Work request: From the first line to the last, repeat the data exactly and drop the pictures.
━━ Dataset excerpt ━━
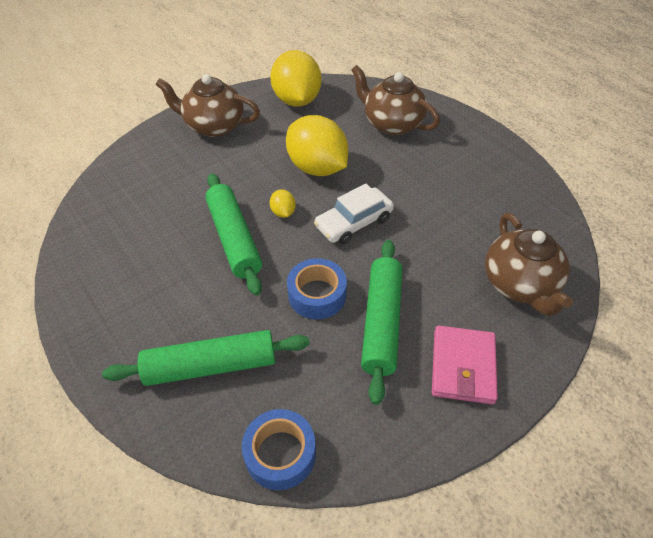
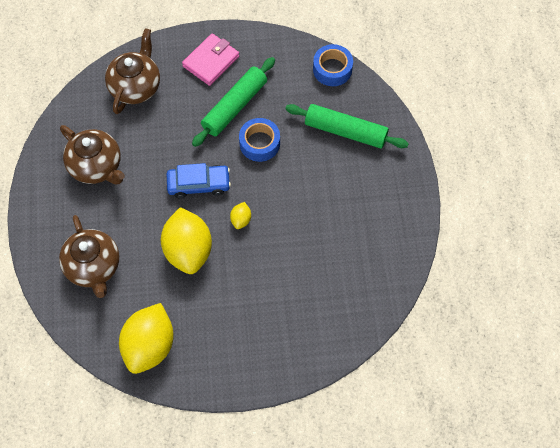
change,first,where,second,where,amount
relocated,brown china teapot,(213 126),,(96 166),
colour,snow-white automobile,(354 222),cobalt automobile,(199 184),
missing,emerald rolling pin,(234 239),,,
━━━
Response:
change,first,where,second,where,amount
relocated,brown china teapot,(213 126),,(96 166),
colour,snow-white automobile,(354 222),cobalt automobile,(199 184),
missing,emerald rolling pin,(234 239),,,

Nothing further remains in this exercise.